Work order: The answer should be an exact copy of the lines from the line with "R2: 39k (GND, VDD) -> 39k (U2/RST, VDD)" through the last line of the entries, and no other lines.

Record set:
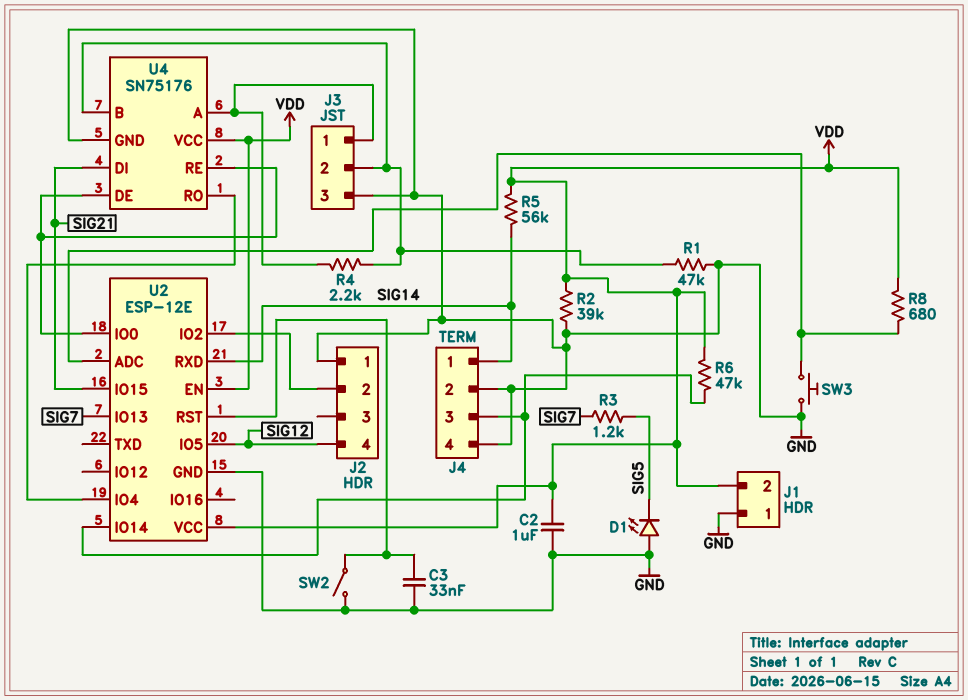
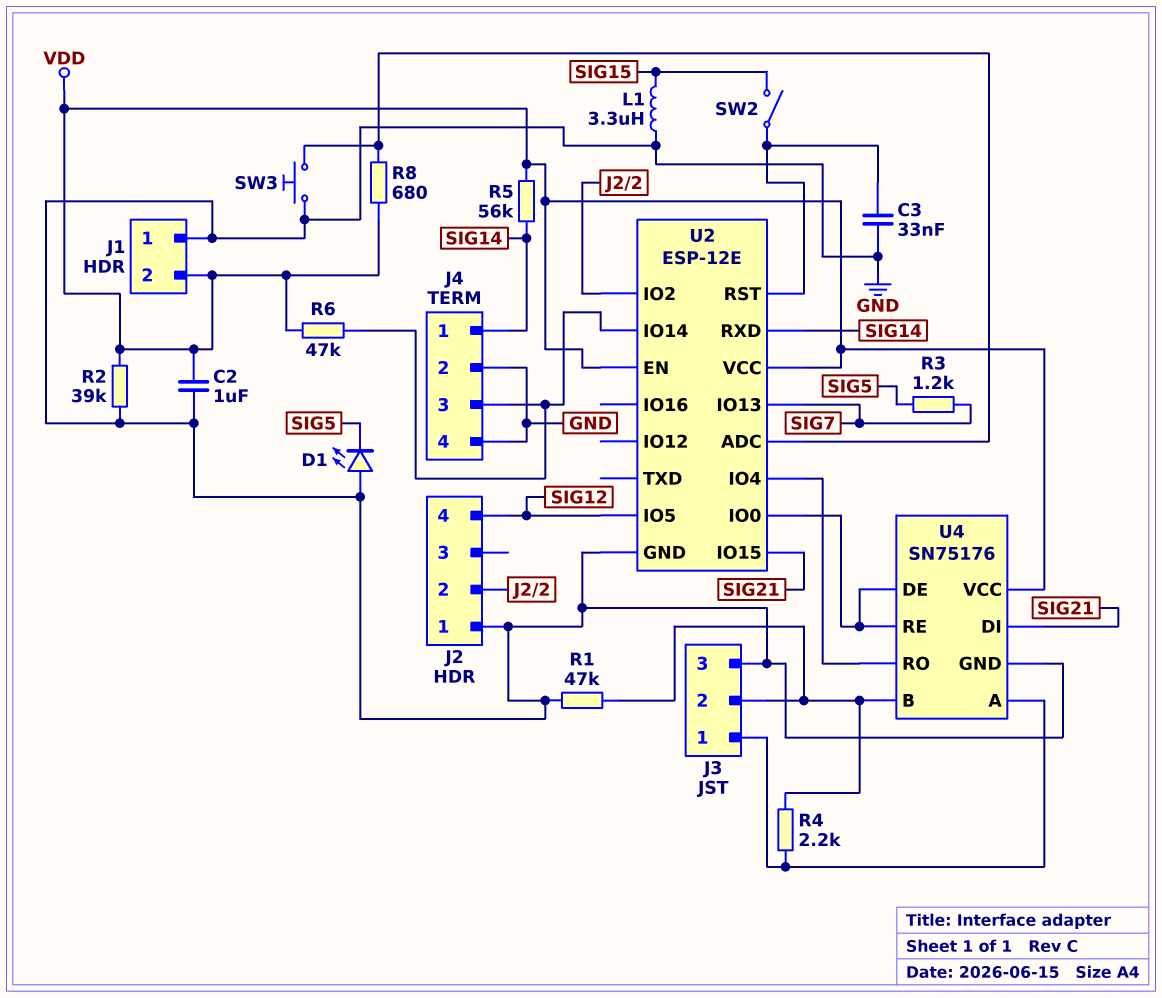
L1: none -> 3.3uH (GND, SIG15)
SW2: switch (GND, U2/RST) -> switch (SIG15, U2/RST)

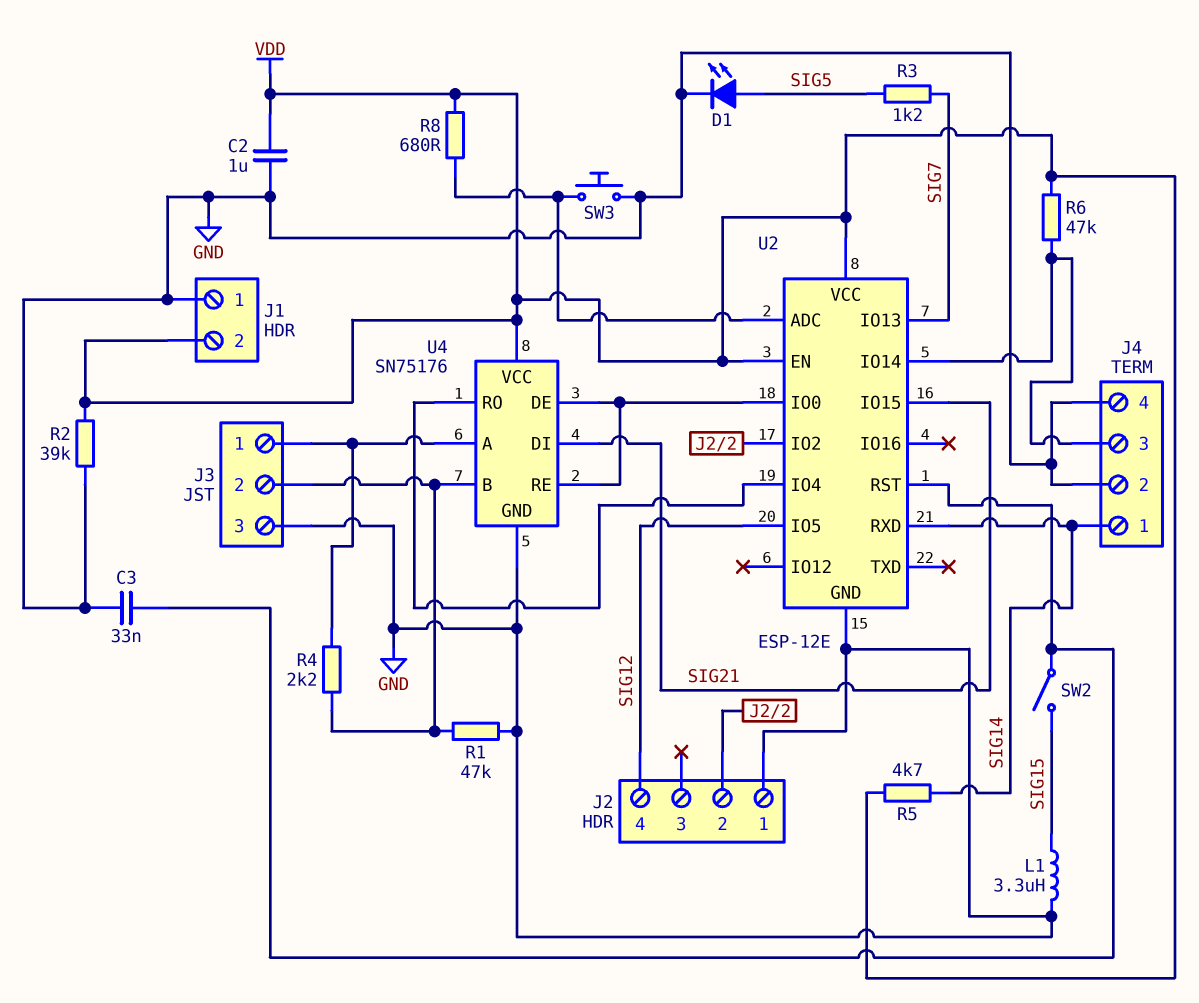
D1: LED (A GND, K SIG5) -> LED (A SIG5, K GND)
R5: 56k (SIG14, VDD) -> 4.7k (SIG14, VDD)

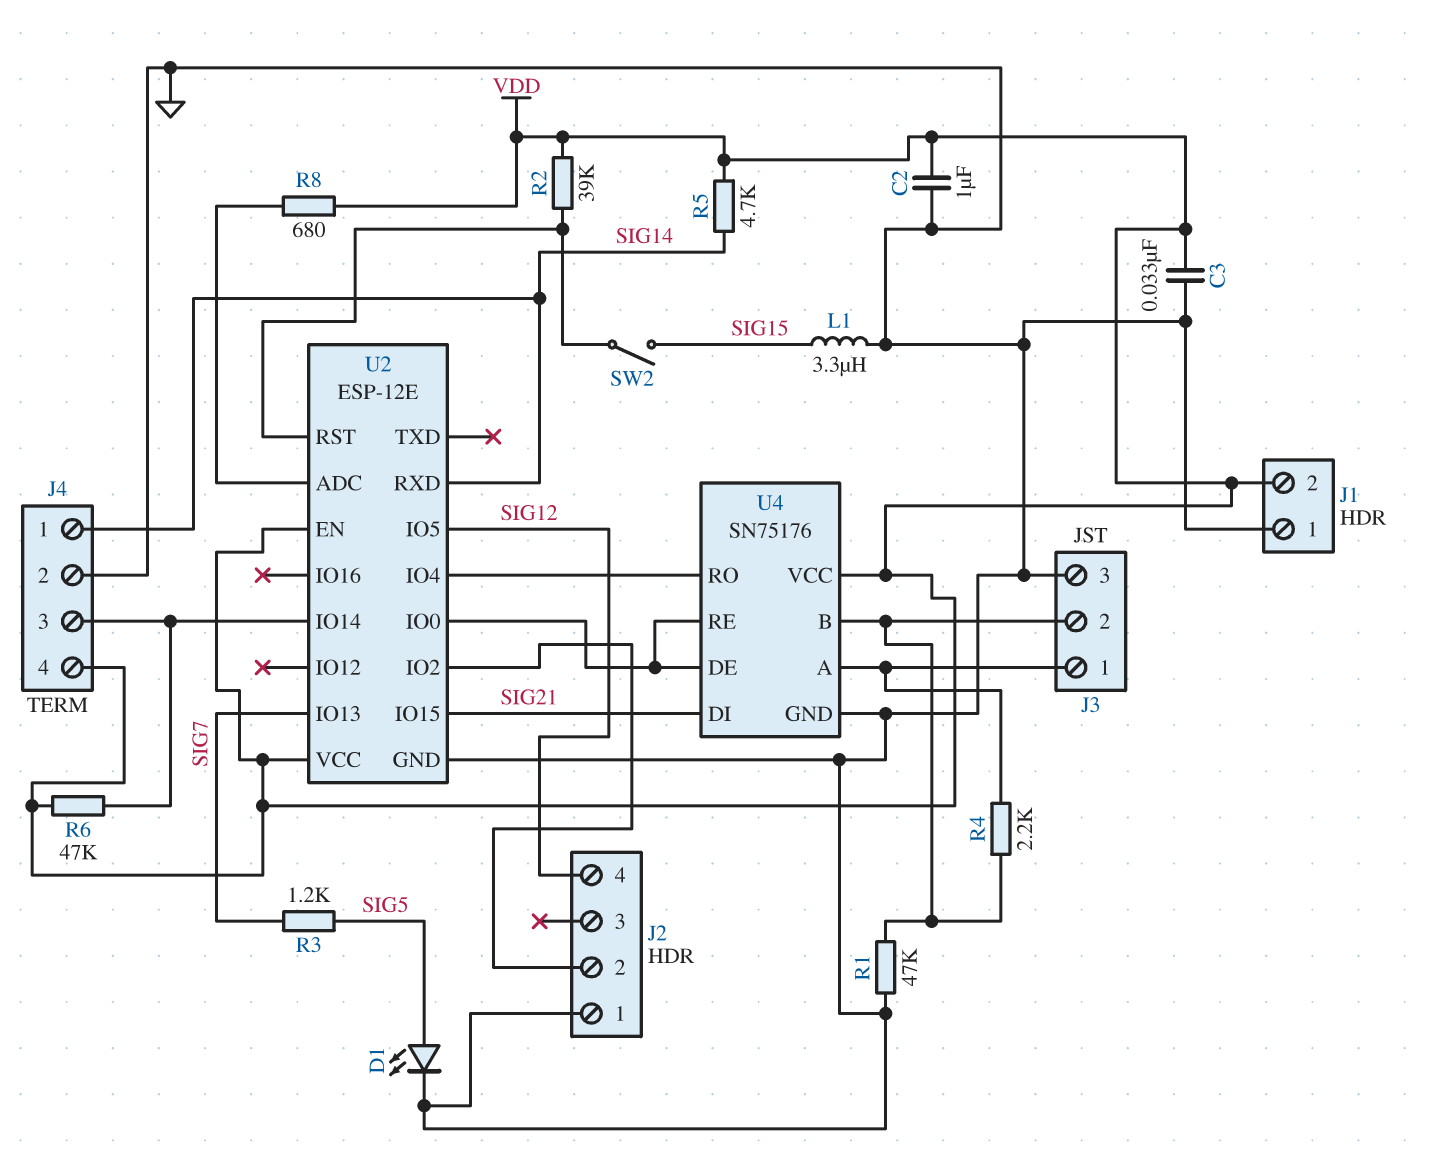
C3: 33nF (GND, U2/RST) -> 33nF (GND, VDD)
J4 pin 4: GND -> VDD
R2: 39k (GND, VDD) -> 39k (U2/RST, VDD)
SW3: button (GND, U2/ADC) -> none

Task answer:
R2: 39k (GND, VDD) -> 39k (U2/RST, VDD)
SW3: button (GND, U2/ADC) -> none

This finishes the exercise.